Work to be completed => Transcribe each of the entries exactly.

Records for this exercise =>
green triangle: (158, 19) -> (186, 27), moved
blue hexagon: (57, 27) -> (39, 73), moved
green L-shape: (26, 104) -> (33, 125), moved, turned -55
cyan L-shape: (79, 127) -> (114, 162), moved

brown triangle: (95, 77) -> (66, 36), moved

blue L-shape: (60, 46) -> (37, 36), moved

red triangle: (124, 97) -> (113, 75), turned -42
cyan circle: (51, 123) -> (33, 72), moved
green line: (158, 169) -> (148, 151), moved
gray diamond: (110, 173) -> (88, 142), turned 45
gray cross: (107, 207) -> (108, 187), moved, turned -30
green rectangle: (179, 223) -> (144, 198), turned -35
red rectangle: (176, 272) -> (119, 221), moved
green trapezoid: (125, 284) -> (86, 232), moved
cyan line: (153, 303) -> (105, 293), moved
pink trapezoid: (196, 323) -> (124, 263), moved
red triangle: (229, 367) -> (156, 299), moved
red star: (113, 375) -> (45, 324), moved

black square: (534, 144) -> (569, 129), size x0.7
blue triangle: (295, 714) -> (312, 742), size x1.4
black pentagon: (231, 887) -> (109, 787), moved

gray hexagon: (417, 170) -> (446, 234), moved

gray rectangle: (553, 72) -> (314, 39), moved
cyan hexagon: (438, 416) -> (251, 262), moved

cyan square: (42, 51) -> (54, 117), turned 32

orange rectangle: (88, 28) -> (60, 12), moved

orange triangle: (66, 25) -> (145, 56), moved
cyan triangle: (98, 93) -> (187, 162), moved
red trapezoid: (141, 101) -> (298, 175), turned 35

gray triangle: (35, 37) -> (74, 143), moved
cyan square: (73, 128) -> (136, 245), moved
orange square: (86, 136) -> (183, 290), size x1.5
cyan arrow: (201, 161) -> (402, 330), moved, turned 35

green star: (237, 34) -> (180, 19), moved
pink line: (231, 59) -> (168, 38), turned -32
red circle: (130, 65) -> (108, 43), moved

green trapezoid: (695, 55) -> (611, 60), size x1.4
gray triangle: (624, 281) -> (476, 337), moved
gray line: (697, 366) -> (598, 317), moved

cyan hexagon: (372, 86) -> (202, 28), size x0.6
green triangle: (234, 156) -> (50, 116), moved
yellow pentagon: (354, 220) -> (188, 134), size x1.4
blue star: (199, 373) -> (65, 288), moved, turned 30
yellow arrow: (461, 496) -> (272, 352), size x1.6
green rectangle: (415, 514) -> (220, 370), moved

Result below =>
green triangle: (158, 19) -> (186, 27), moved
blue hexagon: (57, 27) -> (39, 73), moved
green L-shape: (26, 104) -> (33, 125), moved, turned -55
cyan L-shape: (79, 127) -> (114, 162), moved

brown triangle: (95, 77) -> (66, 36), moved

blue L-shape: (60, 46) -> (37, 36), moved

red triangle: (124, 97) -> (113, 75), turned -42
cyan circle: (51, 123) -> (33, 72), moved
green line: (158, 169) -> (148, 151), moved
gray diamond: (110, 173) -> (88, 142), turned 45
gray cross: (107, 207) -> (108, 187), moved, turned -30
green rectangle: (179, 223) -> (144, 198), turned -35
red rectangle: (176, 272) -> (119, 221), moved
green trapezoid: (125, 284) -> (86, 232), moved
cyan line: (153, 303) -> (105, 293), moved
pink trapezoid: (196, 323) -> (124, 263), moved
red triangle: (229, 367) -> (156, 299), moved
red star: (113, 375) -> (45, 324), moved

black square: (534, 144) -> (569, 129), size x0.7
blue triangle: (295, 714) -> (312, 742), size x1.4
black pentagon: (231, 887) -> (109, 787), moved

gray hexagon: (417, 170) -> (446, 234), moved

gray rectangle: (553, 72) -> (314, 39), moved
cyan hexagon: (438, 416) -> (251, 262), moved

cyan square: (42, 51) -> (54, 117), turned 32

orange rectangle: (88, 28) -> (60, 12), moved

orange triangle: (66, 25) -> (145, 56), moved
cyan triangle: (98, 93) -> (187, 162), moved
red trapezoid: (141, 101) -> (298, 175), turned 35

gray triangle: (35, 37) -> (74, 143), moved
cyan square: (73, 128) -> (136, 245), moved
orange square: (86, 136) -> (183, 290), size x1.5
cyan arrow: (201, 161) -> (402, 330), moved, turned 35

green star: (237, 34) -> (180, 19), moved
pink line: (231, 59) -> (168, 38), turned -32
red circle: (130, 65) -> (108, 43), moved

green trapezoid: (695, 55) -> (611, 60), size x1.4
gray triangle: (624, 281) -> (476, 337), moved
gray line: (697, 366) -> (598, 317), moved

cyan hexagon: (372, 86) -> (202, 28), size x0.6
green triangle: (234, 156) -> (50, 116), moved
yellow pentagon: (354, 220) -> (188, 134), size x1.4
blue star: (199, 373) -> (65, 288), moved, turned 30
yellow arrow: (461, 496) -> (272, 352), size x1.6
green rectangle: (415, 514) -> (220, 370), moved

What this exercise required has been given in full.